**Task to complete:**
Find the line that contains "CN4 pin 2: N12 -> GND" in the entries below. Output it and each later line exactly, and nothing else.

**Supplied material:**
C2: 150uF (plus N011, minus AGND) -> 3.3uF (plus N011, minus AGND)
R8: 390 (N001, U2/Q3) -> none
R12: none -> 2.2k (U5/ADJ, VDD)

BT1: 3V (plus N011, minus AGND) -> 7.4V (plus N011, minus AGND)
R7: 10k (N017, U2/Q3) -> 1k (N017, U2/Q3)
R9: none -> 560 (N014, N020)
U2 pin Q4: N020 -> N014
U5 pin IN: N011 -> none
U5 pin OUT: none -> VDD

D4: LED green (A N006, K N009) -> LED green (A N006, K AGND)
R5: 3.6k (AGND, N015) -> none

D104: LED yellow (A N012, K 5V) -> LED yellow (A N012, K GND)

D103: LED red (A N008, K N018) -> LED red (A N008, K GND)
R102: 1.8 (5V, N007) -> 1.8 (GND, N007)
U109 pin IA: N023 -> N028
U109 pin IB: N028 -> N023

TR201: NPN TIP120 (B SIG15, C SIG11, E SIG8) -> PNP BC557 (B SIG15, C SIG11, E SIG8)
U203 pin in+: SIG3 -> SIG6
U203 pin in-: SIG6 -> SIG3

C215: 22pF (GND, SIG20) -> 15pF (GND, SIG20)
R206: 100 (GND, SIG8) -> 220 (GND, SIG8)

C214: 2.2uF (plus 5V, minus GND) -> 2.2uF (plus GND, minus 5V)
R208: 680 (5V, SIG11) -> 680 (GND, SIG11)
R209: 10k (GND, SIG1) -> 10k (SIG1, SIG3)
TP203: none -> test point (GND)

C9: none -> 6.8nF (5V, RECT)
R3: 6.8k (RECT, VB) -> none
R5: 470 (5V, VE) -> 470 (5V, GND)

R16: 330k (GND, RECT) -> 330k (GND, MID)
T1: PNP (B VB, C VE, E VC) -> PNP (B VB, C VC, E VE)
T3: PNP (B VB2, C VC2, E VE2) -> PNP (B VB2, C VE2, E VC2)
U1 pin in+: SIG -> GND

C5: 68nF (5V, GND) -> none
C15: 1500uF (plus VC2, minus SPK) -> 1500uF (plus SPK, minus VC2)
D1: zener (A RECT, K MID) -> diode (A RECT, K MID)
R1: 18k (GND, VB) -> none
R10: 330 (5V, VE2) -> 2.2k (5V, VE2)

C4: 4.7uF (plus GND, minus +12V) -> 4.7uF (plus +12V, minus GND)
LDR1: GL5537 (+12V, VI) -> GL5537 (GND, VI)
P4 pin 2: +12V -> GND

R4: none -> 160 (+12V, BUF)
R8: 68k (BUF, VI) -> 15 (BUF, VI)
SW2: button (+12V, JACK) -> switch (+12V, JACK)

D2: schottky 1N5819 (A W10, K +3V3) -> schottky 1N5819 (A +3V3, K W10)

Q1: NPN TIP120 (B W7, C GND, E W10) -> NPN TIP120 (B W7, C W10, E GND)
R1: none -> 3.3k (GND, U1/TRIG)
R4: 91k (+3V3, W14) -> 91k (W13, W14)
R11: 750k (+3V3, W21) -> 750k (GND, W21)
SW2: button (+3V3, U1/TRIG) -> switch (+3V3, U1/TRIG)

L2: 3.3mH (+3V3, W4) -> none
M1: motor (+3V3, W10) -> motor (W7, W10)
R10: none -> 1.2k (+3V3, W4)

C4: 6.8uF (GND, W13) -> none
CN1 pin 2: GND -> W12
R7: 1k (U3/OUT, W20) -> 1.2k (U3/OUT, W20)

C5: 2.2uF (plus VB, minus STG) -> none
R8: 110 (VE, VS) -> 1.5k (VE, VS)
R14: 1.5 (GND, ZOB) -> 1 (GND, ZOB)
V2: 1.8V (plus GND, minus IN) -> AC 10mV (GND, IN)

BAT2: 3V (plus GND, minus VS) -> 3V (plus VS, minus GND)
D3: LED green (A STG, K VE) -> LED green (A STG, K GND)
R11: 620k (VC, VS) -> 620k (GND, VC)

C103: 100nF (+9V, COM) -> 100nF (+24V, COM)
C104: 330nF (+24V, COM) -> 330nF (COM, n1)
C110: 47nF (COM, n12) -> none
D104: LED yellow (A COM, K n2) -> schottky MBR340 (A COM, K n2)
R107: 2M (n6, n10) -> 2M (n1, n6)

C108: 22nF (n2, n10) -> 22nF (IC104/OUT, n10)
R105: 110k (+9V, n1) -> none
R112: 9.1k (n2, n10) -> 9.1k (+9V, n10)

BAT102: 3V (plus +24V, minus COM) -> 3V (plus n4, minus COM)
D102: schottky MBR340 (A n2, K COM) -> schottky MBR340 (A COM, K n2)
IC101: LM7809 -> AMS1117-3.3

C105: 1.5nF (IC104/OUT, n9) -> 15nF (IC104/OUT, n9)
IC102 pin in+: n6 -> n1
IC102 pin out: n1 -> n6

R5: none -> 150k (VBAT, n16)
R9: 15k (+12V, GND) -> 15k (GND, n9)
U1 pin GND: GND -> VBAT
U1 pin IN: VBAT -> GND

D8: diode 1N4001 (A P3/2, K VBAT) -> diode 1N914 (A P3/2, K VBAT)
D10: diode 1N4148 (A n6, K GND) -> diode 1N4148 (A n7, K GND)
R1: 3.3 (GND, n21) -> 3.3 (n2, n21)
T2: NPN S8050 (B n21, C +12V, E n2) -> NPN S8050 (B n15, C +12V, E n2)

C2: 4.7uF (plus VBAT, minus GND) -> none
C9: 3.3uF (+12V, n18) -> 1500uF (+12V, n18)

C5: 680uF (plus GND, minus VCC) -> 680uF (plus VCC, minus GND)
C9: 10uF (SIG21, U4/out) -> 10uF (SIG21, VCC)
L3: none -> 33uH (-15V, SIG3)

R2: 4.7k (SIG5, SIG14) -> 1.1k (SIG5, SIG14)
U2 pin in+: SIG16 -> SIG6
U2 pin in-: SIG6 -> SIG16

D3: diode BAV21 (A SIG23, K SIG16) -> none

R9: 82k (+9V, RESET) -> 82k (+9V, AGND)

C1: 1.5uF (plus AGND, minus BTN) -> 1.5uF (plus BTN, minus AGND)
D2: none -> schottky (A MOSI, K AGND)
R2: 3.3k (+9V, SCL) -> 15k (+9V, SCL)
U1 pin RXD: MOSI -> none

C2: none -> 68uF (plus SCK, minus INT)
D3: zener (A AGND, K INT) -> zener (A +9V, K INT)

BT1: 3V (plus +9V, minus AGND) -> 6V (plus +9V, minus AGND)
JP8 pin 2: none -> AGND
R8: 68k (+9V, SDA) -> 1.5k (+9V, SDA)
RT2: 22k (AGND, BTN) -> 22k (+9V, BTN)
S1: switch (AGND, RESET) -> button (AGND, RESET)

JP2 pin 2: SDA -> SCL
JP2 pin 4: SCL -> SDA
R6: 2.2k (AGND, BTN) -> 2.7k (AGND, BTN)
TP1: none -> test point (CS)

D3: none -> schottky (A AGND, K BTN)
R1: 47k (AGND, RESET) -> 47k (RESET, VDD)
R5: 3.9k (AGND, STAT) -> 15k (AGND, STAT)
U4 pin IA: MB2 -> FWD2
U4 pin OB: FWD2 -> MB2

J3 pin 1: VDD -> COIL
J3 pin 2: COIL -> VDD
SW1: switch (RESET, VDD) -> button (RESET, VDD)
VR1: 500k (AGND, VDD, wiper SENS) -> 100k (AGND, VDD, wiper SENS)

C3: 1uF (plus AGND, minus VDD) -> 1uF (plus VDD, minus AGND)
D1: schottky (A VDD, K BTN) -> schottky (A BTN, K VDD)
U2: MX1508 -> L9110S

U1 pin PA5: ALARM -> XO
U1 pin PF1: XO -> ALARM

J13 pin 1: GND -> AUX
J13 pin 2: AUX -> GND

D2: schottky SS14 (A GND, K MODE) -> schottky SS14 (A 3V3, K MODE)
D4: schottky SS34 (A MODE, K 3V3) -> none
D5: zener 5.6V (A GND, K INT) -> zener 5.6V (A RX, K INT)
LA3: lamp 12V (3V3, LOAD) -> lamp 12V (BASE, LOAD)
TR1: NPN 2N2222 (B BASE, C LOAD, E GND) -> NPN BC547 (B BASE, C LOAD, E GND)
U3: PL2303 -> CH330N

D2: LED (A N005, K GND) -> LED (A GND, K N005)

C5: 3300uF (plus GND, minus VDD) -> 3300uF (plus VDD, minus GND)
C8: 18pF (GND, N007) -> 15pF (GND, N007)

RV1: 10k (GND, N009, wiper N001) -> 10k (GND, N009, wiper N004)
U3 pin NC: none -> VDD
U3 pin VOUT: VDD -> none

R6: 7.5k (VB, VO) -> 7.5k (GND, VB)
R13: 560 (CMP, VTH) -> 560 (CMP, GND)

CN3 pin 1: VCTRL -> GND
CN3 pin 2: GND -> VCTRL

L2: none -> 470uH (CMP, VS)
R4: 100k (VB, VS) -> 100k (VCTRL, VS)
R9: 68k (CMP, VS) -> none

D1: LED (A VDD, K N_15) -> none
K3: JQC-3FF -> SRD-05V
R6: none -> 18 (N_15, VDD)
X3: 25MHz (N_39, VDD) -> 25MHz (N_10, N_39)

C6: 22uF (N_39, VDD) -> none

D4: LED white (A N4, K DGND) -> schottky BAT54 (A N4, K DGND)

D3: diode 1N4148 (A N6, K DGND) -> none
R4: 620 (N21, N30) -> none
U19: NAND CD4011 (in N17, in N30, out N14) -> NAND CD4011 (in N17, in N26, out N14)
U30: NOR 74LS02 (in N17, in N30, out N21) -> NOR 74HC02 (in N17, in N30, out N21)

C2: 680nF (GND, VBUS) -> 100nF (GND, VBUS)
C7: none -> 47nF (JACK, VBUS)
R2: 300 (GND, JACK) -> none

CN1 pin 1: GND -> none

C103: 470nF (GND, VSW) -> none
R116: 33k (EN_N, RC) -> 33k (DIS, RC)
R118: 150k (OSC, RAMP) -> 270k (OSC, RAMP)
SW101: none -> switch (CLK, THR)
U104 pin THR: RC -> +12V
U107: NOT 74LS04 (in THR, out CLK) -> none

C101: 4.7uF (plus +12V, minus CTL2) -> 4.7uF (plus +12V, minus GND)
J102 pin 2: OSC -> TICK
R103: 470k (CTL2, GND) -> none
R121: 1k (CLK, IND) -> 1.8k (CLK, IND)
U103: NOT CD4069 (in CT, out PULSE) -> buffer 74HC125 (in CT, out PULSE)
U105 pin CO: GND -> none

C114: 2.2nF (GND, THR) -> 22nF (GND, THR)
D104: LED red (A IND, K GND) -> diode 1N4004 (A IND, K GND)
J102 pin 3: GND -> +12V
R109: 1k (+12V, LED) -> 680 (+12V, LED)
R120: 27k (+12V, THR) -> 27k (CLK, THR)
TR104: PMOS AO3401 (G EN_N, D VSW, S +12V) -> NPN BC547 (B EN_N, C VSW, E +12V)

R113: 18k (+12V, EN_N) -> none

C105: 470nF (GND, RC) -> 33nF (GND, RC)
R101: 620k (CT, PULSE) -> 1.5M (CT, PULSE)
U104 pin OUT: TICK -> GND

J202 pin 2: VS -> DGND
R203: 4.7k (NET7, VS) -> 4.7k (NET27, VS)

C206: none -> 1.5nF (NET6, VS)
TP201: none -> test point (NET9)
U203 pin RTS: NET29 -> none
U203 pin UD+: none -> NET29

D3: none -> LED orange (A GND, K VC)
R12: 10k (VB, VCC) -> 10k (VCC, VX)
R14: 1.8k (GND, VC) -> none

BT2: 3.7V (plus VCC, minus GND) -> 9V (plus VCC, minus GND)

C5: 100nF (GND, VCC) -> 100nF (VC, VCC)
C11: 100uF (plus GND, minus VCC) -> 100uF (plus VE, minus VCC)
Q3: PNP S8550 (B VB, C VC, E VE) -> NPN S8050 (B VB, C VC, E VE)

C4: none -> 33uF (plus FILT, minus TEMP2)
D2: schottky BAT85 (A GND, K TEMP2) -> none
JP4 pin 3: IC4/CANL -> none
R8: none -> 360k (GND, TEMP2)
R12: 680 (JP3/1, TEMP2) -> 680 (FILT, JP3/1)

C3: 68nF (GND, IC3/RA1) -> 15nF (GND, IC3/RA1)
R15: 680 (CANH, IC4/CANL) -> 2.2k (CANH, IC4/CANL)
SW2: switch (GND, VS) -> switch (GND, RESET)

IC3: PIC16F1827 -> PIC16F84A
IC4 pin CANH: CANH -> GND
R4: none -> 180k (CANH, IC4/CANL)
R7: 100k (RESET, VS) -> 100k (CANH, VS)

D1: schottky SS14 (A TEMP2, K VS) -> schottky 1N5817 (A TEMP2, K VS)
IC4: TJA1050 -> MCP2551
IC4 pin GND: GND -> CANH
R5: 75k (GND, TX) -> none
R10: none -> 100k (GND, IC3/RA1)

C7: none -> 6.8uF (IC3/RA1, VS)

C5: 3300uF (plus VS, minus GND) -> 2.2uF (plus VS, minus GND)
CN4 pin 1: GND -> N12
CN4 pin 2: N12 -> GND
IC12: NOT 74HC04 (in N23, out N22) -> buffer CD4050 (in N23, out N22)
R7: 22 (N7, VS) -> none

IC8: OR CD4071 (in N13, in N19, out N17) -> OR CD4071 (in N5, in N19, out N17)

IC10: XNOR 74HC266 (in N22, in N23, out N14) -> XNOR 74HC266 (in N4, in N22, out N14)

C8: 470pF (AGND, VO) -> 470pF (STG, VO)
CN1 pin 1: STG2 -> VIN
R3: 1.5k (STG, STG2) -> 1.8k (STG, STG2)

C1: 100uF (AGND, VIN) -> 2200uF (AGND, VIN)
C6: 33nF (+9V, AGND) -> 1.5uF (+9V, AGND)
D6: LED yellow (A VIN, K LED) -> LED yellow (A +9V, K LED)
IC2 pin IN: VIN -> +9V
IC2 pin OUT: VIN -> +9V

**Result of the task:**
CN4 pin 2: N12 -> GND
IC12: NOT 74HC04 (in N23, out N22) -> buffer CD4050 (in N23, out N22)
R7: 22 (N7, VS) -> none

IC8: OR CD4071 (in N13, in N19, out N17) -> OR CD4071 (in N5, in N19, out N17)

IC10: XNOR 74HC266 (in N22, in N23, out N14) -> XNOR 74HC266 (in N4, in N22, out N14)

C8: 470pF (AGND, VO) -> 470pF (STG, VO)
CN1 pin 1: STG2 -> VIN
R3: 1.5k (STG, STG2) -> 1.8k (STG, STG2)

C1: 100uF (AGND, VIN) -> 2200uF (AGND, VIN)
C6: 33nF (+9V, AGND) -> 1.5uF (+9V, AGND)
D6: LED yellow (A VIN, K LED) -> LED yellow (A +9V, K LED)
IC2 pin IN: VIN -> +9V
IC2 pin OUT: VIN -> +9V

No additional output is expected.